Show all lines of the listing that hold the word "section".

[START]

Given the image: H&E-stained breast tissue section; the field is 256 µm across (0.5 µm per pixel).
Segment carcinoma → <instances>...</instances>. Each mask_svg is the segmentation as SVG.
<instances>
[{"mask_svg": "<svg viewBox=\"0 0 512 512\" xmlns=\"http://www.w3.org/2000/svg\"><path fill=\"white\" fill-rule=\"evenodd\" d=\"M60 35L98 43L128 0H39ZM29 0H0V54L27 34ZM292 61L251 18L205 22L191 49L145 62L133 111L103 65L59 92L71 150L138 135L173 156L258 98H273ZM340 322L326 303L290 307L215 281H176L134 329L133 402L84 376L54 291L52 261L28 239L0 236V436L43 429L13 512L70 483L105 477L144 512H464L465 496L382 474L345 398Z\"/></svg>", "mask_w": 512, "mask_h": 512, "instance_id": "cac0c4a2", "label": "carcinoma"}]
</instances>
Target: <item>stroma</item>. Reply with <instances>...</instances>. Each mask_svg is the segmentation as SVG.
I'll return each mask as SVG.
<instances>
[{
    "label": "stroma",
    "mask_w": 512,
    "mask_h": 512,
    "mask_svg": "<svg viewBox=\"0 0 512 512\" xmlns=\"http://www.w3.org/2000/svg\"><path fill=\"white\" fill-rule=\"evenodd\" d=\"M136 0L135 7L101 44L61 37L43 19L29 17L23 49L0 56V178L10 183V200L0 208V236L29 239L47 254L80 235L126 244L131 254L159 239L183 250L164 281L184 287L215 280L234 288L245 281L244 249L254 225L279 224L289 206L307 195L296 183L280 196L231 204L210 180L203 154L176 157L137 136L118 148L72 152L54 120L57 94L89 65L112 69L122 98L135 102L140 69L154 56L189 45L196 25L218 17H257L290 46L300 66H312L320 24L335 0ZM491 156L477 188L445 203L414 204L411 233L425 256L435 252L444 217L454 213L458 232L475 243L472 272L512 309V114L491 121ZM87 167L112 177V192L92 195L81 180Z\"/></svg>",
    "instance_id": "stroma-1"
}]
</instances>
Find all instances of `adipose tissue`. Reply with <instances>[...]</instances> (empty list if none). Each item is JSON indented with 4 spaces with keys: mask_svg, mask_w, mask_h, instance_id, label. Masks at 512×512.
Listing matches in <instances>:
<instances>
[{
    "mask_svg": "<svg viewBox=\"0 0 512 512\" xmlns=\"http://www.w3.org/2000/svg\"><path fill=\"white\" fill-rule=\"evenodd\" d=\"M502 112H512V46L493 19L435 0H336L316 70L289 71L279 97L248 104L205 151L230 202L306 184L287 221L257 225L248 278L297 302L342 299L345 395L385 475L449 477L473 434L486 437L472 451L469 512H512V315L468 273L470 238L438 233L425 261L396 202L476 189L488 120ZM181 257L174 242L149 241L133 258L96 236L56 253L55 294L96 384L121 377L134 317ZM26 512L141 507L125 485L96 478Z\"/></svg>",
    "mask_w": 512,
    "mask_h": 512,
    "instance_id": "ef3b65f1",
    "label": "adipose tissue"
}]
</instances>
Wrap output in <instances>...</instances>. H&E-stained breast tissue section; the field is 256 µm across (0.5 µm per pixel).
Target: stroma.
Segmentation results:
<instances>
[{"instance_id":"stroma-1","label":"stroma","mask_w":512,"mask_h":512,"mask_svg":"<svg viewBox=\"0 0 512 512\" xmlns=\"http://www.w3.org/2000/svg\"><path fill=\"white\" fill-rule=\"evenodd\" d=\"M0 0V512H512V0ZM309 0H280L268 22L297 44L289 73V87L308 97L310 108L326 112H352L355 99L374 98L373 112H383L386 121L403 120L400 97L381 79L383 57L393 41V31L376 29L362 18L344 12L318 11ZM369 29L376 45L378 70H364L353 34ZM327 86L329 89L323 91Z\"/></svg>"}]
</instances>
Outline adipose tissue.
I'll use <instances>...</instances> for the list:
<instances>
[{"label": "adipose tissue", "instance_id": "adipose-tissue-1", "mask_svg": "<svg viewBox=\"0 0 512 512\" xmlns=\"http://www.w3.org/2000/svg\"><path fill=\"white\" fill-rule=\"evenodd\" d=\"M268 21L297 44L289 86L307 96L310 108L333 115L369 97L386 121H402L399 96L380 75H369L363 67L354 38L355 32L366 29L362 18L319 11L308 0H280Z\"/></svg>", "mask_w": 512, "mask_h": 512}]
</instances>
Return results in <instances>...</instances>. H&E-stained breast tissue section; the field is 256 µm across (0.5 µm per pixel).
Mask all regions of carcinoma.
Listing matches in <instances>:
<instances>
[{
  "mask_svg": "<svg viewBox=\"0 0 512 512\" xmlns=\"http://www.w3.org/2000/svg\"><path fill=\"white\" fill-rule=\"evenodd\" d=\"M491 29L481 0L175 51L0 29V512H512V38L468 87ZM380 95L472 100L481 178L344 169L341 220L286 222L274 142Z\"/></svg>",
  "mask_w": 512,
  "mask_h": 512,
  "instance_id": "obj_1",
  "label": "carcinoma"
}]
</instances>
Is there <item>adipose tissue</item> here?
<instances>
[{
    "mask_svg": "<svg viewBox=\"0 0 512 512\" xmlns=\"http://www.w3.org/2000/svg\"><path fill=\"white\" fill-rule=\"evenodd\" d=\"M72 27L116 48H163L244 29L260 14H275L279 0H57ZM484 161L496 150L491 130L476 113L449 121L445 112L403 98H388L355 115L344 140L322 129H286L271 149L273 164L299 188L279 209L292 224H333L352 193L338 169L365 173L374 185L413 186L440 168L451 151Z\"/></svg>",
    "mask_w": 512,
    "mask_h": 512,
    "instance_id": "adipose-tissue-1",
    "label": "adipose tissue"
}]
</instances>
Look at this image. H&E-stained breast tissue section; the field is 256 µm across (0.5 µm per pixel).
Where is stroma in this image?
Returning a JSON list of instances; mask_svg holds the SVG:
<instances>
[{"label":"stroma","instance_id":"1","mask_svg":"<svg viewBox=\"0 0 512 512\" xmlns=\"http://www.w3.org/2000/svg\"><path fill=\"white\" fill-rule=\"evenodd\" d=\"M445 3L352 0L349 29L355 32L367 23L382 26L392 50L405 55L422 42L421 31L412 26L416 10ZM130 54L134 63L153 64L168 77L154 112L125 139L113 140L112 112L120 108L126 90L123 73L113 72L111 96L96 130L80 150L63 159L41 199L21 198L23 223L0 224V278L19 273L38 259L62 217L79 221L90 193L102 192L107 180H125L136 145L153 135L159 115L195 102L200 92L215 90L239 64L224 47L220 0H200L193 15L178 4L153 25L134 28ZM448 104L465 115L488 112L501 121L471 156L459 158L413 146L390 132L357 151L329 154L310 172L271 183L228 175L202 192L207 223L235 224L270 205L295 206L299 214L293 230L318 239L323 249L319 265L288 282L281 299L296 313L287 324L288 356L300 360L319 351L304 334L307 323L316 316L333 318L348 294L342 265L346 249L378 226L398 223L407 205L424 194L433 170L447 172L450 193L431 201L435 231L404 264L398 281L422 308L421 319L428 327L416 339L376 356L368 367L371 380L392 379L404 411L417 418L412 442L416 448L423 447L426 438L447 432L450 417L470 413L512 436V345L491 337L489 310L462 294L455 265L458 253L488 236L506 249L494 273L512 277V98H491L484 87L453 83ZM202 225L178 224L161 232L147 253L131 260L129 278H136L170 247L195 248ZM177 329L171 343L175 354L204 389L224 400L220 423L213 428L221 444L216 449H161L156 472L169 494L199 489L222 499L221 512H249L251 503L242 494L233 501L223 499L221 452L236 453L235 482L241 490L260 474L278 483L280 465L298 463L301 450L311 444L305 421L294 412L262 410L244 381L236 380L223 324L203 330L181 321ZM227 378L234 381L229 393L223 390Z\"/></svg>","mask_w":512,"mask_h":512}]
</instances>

[END]

Task answer —
Given the image: H&E-stained breast tissue section; the field is 256 µm across (0.5 µm per pixel).
Wrap output in <instances>...</instances>. H&E-stained breast tissue section; the field is 256 µm across (0.5 µm per pixel).
Return results in <instances>...</instances>. H&E-stained breast tissue section; the field is 256 µm across (0.5 µm per pixel).
Look at this image. H&E-stained breast tissue section; the field is 256 µm across (0.5 µm per pixel).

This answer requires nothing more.